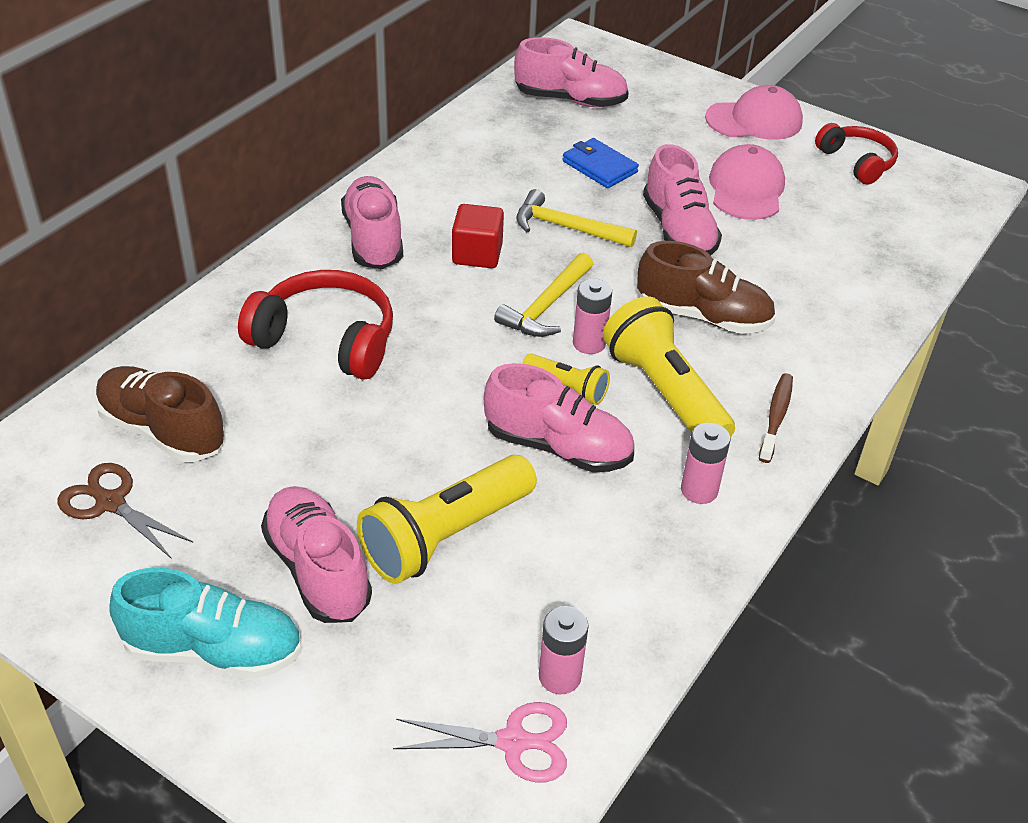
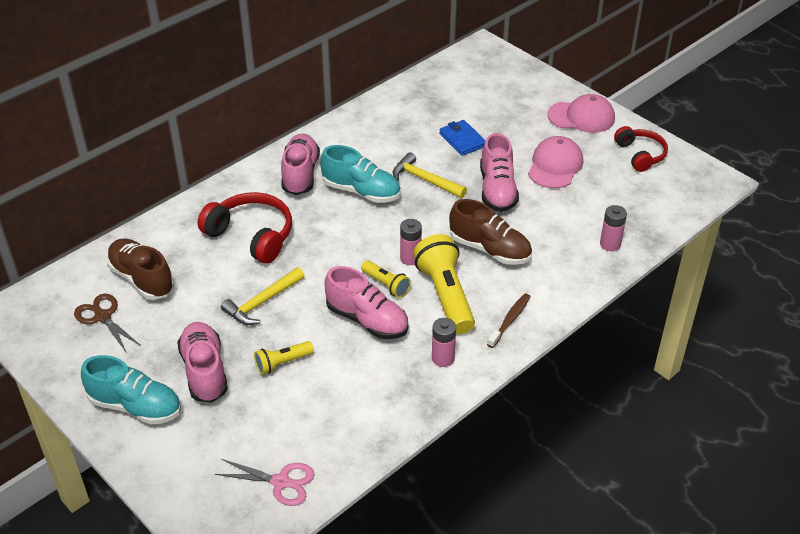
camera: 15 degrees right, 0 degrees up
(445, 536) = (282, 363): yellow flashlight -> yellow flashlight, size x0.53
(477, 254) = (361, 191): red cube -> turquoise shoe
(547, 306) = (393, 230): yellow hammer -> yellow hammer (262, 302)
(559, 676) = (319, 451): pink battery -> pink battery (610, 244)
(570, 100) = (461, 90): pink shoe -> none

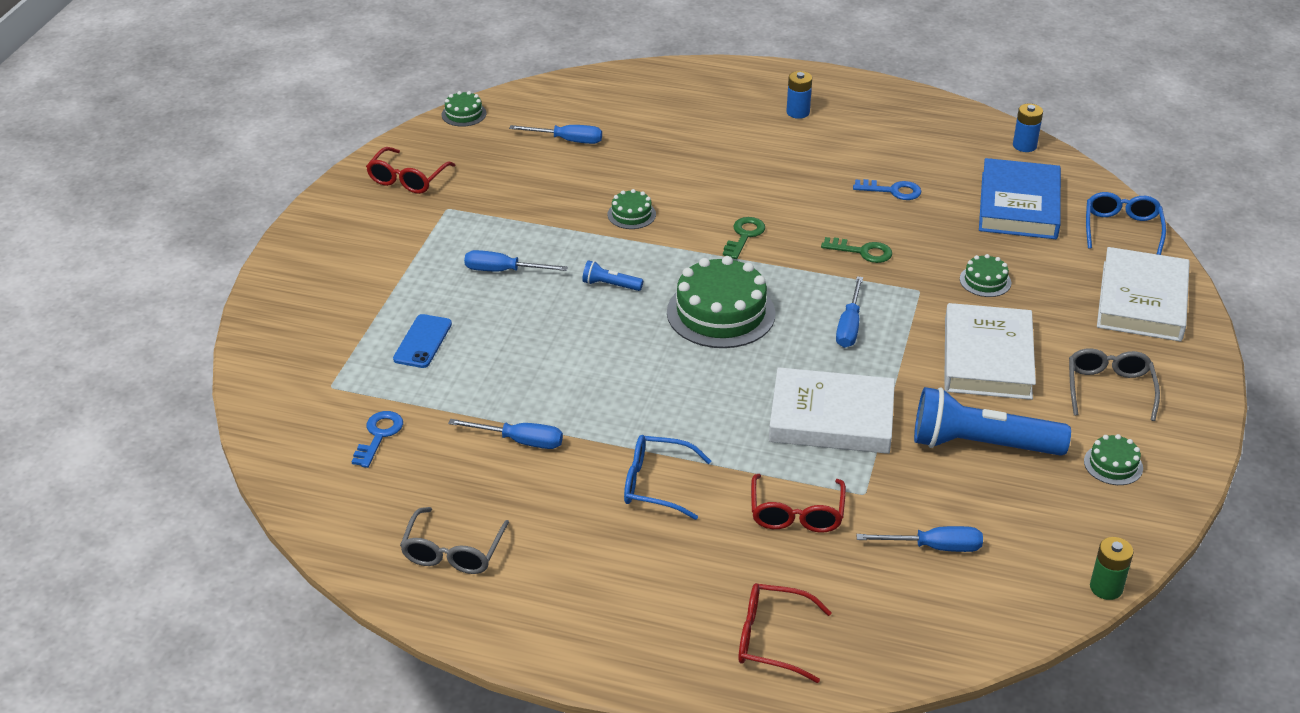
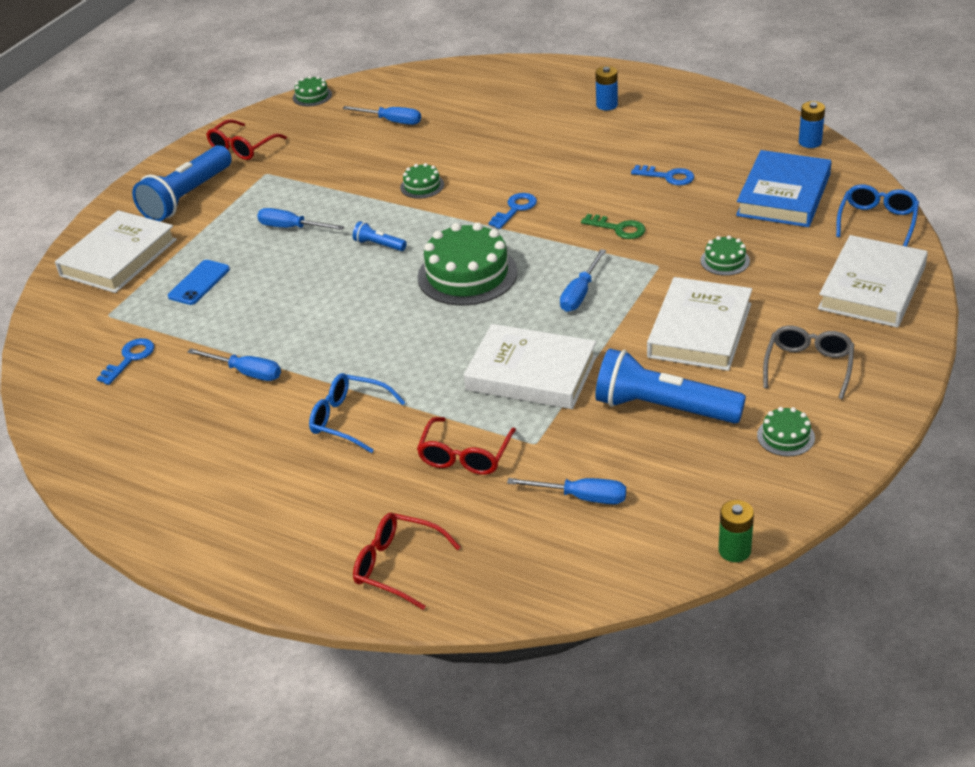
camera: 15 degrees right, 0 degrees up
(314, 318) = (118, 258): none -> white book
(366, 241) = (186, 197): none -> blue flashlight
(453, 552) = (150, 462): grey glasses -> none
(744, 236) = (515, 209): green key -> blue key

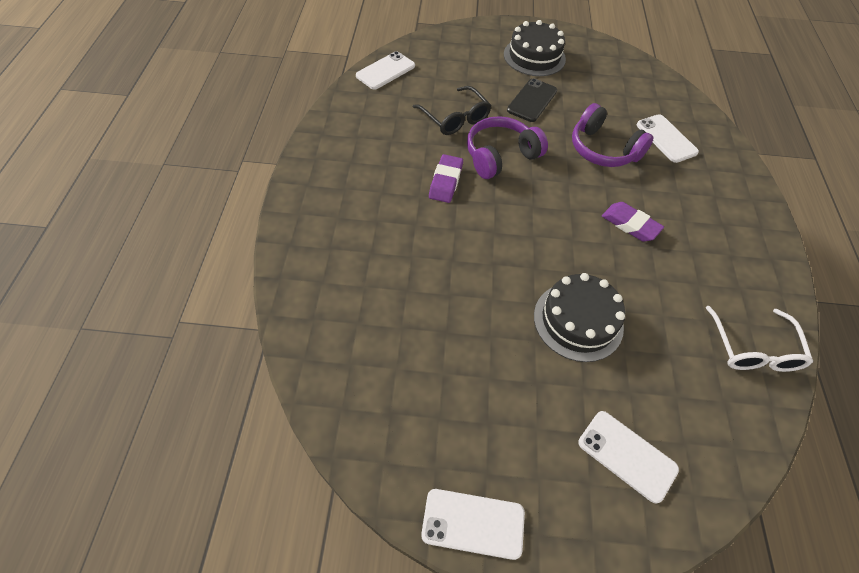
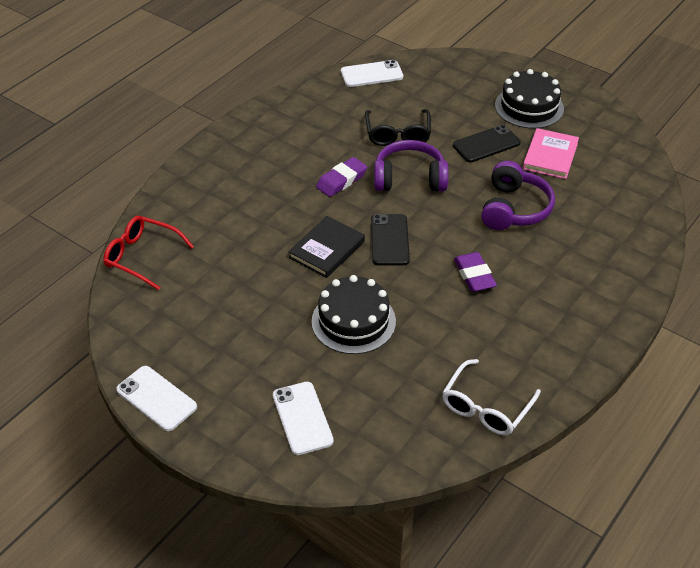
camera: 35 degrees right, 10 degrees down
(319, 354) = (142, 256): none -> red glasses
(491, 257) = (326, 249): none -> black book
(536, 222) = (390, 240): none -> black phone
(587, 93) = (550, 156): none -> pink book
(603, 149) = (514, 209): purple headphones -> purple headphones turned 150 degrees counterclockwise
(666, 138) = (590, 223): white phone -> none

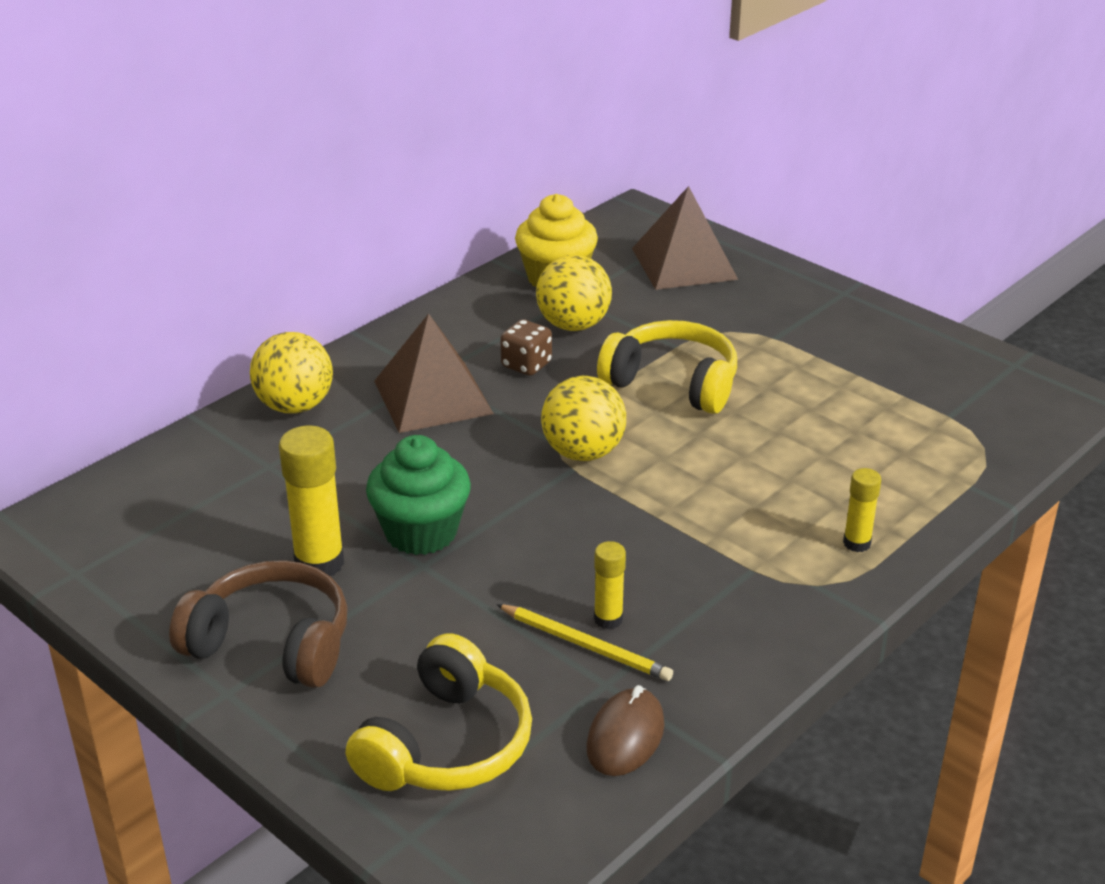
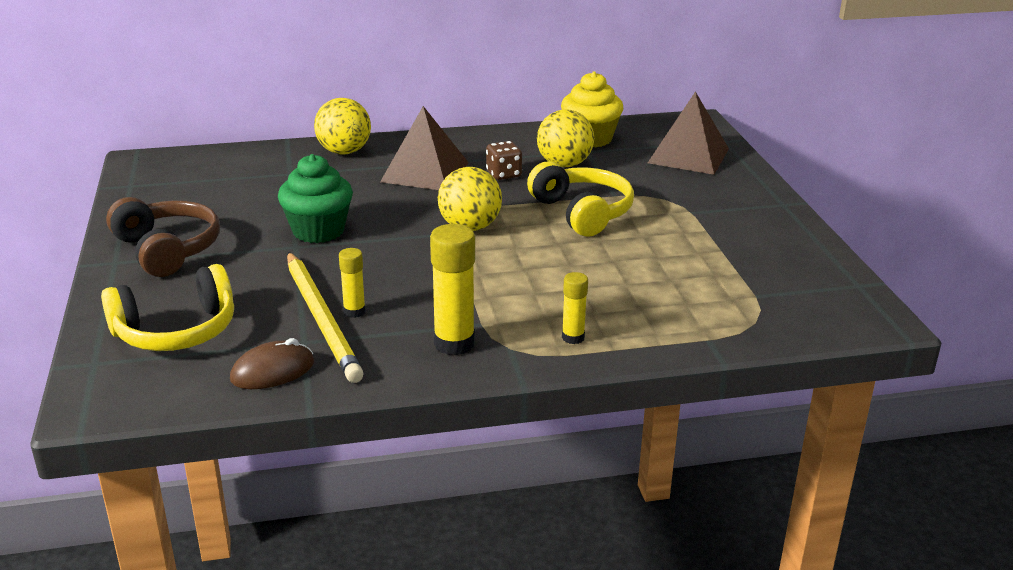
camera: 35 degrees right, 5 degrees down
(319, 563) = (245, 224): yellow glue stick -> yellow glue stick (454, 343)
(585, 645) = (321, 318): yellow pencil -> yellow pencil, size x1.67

Task description
Nothing but the lines from the one containing "(319, 354) = (142, 256): none -> red glasses" through the final line of the records, both included and copied exactly, should appear in the answer; pictures stay out.

Answer for the task
(319, 354) = (142, 256): none -> red glasses
(491, 257) = (326, 249): none -> black book
(536, 222) = (390, 240): none -> black phone
(587, 93) = (550, 156): none -> pink book
(603, 149) = (514, 209): purple headphones -> purple headphones turned 150 degrees counterclockwise
(666, 138) = (590, 223): white phone -> none

camera: 35 degrees right, 5 degrees down
(319, 563) = (245, 224): yellow glue stick -> yellow glue stick (454, 343)
(585, 645) = (321, 318): yellow pencil -> yellow pencil, size x1.67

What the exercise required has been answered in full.